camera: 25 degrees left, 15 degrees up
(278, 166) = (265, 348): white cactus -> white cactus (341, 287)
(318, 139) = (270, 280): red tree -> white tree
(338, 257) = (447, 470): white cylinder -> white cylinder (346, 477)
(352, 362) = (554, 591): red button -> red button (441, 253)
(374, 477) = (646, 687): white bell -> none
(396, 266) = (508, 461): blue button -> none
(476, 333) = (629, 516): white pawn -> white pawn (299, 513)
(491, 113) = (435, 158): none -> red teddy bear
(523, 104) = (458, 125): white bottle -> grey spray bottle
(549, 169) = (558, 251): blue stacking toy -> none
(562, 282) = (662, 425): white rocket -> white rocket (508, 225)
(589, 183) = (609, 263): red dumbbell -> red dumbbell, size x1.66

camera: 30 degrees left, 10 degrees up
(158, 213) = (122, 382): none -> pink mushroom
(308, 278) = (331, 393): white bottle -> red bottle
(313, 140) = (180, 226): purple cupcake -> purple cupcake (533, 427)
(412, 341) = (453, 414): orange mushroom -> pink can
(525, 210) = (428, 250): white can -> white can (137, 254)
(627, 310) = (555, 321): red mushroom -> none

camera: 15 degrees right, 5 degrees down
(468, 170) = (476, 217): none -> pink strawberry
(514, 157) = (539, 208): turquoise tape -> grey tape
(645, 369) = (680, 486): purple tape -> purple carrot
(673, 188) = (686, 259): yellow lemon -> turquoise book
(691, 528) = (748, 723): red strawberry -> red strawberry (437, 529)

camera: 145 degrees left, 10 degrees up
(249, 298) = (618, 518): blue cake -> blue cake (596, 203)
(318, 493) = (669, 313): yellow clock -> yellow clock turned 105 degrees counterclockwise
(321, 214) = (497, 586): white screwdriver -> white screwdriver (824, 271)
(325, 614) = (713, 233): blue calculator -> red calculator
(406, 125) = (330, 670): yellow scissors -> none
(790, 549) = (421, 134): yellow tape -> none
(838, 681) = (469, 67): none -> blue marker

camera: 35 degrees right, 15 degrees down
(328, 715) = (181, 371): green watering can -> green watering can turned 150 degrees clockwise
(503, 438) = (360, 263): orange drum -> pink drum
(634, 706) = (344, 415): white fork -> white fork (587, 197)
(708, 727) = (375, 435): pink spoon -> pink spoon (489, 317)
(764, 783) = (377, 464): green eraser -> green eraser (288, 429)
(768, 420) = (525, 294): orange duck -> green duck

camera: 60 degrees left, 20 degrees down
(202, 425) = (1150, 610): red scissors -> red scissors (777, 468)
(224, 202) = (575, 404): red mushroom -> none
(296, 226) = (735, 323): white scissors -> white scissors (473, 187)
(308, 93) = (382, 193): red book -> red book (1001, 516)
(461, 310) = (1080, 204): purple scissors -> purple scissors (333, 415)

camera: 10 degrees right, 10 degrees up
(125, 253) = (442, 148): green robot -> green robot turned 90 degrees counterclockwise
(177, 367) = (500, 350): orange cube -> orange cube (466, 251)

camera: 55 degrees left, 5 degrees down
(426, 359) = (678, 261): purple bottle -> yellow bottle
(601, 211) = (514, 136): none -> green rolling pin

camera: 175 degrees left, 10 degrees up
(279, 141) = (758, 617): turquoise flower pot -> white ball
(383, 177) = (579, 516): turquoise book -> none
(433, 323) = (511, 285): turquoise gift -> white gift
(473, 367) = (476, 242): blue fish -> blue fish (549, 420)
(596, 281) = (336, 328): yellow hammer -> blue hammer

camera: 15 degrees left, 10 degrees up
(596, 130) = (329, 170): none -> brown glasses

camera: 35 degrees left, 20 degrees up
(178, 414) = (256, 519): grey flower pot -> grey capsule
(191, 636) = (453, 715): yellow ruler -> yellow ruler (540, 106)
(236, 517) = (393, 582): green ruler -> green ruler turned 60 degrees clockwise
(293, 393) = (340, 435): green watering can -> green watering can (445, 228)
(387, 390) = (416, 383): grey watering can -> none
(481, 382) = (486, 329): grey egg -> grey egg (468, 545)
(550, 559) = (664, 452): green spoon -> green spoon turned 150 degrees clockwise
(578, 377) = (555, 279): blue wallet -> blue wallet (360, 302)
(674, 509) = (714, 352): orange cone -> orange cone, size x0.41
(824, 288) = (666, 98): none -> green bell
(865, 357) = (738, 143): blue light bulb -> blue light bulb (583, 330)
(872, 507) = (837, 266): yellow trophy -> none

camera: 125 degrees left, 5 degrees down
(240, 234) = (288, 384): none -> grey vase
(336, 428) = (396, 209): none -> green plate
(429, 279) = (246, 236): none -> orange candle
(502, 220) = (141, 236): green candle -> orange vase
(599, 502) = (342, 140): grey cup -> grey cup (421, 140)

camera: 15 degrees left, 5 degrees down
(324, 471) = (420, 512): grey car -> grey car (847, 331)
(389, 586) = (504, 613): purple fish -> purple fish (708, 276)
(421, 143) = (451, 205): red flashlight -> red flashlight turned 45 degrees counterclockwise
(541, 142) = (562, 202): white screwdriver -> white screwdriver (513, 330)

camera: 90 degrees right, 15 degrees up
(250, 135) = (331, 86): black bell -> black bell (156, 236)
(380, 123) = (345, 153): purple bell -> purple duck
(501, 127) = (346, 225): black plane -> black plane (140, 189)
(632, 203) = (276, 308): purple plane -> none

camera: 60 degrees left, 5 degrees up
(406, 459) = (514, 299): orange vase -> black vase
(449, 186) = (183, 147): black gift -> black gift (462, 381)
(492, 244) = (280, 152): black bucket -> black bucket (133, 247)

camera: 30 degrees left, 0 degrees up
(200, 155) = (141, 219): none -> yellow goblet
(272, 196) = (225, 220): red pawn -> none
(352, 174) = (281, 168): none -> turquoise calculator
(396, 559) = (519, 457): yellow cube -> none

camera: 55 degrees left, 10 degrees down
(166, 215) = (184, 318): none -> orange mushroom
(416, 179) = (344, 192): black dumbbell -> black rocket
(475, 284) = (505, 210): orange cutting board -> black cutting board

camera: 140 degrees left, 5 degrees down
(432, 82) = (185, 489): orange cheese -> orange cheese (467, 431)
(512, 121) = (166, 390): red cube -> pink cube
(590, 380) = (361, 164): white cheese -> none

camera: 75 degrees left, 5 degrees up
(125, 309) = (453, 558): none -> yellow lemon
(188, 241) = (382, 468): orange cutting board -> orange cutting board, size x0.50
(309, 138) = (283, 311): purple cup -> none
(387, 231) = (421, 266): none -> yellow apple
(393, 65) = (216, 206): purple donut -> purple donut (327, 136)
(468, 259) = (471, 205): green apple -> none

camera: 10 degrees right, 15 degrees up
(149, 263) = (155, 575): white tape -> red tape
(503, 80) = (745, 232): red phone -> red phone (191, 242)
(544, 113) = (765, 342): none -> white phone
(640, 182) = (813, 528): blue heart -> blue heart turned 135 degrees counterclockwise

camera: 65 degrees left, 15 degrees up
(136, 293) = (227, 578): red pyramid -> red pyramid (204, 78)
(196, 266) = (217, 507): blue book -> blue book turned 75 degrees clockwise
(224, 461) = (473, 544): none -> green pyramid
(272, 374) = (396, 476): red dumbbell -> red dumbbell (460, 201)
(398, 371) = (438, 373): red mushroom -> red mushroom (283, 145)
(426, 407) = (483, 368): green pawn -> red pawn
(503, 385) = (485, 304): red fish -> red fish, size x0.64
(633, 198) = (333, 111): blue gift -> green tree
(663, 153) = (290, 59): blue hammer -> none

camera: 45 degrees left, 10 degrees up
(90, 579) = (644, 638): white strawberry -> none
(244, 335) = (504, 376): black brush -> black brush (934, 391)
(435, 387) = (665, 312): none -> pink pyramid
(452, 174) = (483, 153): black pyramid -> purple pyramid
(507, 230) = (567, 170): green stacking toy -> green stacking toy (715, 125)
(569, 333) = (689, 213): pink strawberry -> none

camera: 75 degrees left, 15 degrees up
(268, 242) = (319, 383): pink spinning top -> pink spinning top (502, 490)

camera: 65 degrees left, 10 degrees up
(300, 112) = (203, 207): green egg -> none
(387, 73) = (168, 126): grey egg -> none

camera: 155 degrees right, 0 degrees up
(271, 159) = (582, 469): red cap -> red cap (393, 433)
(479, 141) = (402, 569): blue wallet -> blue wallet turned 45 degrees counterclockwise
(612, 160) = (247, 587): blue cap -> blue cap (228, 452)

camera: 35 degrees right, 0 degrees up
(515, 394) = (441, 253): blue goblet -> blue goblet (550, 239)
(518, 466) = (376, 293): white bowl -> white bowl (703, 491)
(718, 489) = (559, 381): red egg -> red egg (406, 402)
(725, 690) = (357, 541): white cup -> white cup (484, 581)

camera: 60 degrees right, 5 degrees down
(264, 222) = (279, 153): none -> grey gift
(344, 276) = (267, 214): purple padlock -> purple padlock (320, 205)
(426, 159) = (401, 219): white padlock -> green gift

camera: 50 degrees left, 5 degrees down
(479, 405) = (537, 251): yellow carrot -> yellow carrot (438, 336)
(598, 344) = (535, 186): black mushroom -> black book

================================

— WORK REQUEST —
Please, from the material above, copy only the lines from the line with "(125, 253) = (442, 148): green" up to and including the line with "(601, 211) = (514, 136): none", exactly as written.

— ANSWER AREA —
(125, 253) = (442, 148): green robot -> green robot turned 90 degrees counterclockwise
(177, 367) = (500, 350): orange cube -> orange cube (466, 251)

camera: 55 degrees left, 5 degrees down
(426, 359) = (678, 261): purple bottle -> yellow bottle
(601, 211) = (514, 136): none -> green rolling pin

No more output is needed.